[TASK OBJECTIVE]: Could you write out the opening lines of the data, word for word, stopping after the line that contains "cyan line: rotated"?

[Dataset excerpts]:
*** Block opens ***

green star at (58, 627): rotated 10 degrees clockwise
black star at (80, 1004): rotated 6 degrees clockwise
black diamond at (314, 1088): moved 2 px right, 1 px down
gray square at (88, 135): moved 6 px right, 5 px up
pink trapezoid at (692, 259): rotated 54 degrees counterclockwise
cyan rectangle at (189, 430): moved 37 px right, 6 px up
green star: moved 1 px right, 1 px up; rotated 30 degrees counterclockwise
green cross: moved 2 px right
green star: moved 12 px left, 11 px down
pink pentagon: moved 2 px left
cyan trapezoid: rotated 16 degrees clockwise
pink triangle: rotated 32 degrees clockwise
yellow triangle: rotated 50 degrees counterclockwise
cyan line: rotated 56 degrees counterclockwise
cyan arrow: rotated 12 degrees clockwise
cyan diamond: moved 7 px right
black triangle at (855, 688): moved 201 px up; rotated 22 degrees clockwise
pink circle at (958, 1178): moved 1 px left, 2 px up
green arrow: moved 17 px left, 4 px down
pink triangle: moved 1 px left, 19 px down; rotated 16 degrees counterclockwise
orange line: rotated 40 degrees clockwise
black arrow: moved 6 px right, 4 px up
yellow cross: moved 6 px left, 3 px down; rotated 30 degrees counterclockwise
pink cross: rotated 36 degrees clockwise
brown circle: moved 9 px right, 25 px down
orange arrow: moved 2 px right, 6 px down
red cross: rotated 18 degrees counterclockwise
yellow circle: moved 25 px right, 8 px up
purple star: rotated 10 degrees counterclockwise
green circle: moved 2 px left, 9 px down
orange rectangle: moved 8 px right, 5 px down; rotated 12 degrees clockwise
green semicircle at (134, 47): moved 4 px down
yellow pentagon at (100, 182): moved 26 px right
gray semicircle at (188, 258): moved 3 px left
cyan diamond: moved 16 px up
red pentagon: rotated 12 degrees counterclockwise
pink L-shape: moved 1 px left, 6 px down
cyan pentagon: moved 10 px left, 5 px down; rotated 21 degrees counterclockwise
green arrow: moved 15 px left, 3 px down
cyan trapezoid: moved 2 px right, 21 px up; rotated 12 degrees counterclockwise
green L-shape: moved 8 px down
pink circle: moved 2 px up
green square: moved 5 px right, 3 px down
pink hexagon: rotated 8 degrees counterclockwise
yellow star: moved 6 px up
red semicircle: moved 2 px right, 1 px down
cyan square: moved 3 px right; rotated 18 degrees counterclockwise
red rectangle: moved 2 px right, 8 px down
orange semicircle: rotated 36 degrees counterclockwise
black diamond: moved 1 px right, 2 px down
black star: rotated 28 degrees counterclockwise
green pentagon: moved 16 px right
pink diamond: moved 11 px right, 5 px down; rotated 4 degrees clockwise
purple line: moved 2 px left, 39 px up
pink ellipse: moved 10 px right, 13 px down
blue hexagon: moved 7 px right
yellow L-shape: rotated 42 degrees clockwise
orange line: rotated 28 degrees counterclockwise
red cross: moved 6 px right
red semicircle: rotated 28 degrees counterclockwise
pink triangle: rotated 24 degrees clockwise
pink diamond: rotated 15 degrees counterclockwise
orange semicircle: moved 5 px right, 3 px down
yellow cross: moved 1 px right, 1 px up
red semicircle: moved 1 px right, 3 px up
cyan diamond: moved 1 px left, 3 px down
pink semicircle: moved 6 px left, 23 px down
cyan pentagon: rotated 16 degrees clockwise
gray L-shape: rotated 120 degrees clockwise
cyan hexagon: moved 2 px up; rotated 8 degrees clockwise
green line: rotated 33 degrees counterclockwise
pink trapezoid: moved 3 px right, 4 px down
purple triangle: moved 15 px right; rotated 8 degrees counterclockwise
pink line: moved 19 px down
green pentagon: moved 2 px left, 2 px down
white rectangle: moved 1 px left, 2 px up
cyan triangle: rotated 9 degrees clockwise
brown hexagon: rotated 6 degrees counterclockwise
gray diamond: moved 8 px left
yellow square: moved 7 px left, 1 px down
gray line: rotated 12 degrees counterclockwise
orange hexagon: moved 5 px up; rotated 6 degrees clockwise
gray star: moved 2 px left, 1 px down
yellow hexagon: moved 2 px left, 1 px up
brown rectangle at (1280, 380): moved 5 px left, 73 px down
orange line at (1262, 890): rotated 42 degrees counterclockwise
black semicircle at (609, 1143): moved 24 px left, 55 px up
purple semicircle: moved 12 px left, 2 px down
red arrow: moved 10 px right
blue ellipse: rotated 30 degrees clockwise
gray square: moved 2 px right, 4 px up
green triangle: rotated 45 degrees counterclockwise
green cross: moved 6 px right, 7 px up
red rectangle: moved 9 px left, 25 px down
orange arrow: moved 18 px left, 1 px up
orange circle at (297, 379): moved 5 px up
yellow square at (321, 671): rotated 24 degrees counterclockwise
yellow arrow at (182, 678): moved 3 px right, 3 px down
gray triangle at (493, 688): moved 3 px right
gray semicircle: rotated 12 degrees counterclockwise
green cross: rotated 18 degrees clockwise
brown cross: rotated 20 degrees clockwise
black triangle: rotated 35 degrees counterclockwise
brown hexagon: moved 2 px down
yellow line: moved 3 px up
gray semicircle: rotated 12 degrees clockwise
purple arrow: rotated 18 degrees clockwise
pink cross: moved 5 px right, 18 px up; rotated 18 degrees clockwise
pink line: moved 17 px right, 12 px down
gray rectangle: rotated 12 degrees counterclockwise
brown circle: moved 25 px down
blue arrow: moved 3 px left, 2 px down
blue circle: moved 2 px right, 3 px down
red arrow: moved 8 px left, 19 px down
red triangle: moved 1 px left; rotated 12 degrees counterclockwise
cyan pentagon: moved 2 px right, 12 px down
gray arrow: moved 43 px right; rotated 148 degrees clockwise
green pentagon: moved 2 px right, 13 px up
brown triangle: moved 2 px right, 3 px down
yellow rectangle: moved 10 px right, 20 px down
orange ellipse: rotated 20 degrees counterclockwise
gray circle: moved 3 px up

*** Block closes ***

[REPLY]:
green star at (58, 627): rotated 10 degrees clockwise
black star at (80, 1004): rotated 6 degrees clockwise
black diamond at (314, 1088): moved 2 px right, 1 px down
gray square at (88, 135): moved 6 px right, 5 px up
pink trapezoid at (692, 259): rotated 54 degrees counterclockwise
cyan rectangle at (189, 430): moved 37 px right, 6 px up
green star: moved 1 px right, 1 px up; rotated 30 degrees counterclockwise
green cross: moved 2 px right
green star: moved 12 px left, 11 px down
pink pentagon: moved 2 px left
cyan trapezoid: rotated 16 degrees clockwise
pink triangle: rotated 32 degrees clockwise
yellow triangle: rotated 50 degrees counterclockwise
cyan line: rotated 56 degrees counterclockwise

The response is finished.